-- EXERCISE DIRECTIONS --
Print the lines below starting at the line that contains "Does green leafy" and ending at the line that contains "Correct, green leafy", including both of those lines, and reproduce them precisely.

Excerpt from a dataset:
>> start

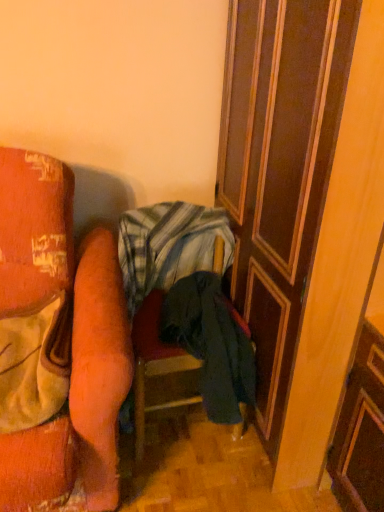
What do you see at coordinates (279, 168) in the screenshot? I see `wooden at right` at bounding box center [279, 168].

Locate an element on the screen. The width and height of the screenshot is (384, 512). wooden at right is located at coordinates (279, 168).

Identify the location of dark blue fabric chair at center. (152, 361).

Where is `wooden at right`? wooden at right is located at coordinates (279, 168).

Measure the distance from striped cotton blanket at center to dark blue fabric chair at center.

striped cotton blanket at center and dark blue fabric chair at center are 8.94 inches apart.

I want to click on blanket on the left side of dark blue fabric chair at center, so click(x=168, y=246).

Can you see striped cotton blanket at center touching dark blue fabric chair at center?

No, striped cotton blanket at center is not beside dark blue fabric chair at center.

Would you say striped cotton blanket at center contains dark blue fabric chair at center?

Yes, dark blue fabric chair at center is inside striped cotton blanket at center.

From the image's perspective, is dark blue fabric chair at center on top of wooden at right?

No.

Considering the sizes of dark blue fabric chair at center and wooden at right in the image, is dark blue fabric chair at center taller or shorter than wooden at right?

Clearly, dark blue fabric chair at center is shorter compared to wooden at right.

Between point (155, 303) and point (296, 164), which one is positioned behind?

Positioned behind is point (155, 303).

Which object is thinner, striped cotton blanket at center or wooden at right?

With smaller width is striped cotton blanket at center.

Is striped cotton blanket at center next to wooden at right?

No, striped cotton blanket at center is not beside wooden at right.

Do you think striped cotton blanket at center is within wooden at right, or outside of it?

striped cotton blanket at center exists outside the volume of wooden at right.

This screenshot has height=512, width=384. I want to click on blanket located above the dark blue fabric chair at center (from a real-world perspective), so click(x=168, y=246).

>> end
>> start

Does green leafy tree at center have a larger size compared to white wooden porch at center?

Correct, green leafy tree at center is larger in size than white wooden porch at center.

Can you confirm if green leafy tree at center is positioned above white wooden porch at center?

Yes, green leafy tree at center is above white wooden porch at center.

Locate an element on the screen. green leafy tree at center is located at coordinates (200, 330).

>> end

-- SOLUTION TO THE PROBLEM --
Does green leafy tree at center have a larger size compared to white wooden porch at center?

Correct, green leafy tree at center is larger in size than white wooden porch at center.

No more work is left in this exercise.